» EXERCISE DIRECTIONS:
Give again, word for word, each line below starting at the one that contains "pink bucket: 3 -> 2" and ending at the one that contains "yellow bucket: 2 -> 0".
STUDY MATERIAL START
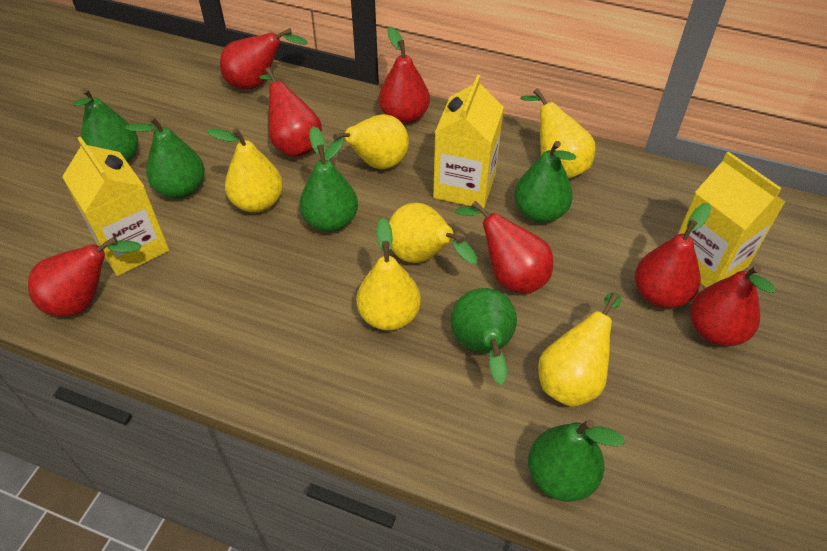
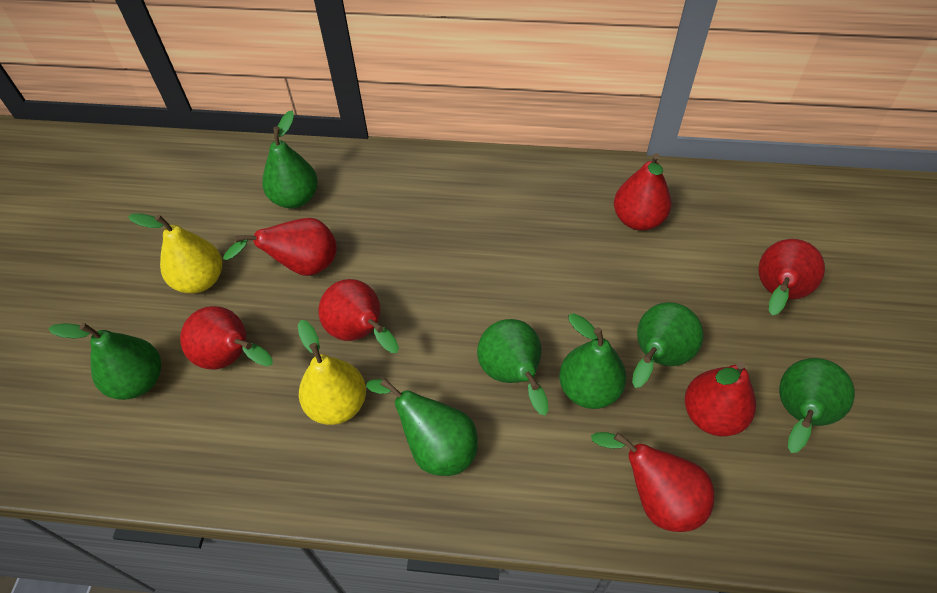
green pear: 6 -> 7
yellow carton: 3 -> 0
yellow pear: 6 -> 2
STUDY MATERIAL END
STUDY MATERIAL START
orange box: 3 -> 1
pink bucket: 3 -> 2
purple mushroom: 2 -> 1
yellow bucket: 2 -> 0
STUDY MATERIAL END
» EXERCISE RESPONSE:
pink bucket: 3 -> 2
purple mushroom: 2 -> 1
yellow bucket: 2 -> 0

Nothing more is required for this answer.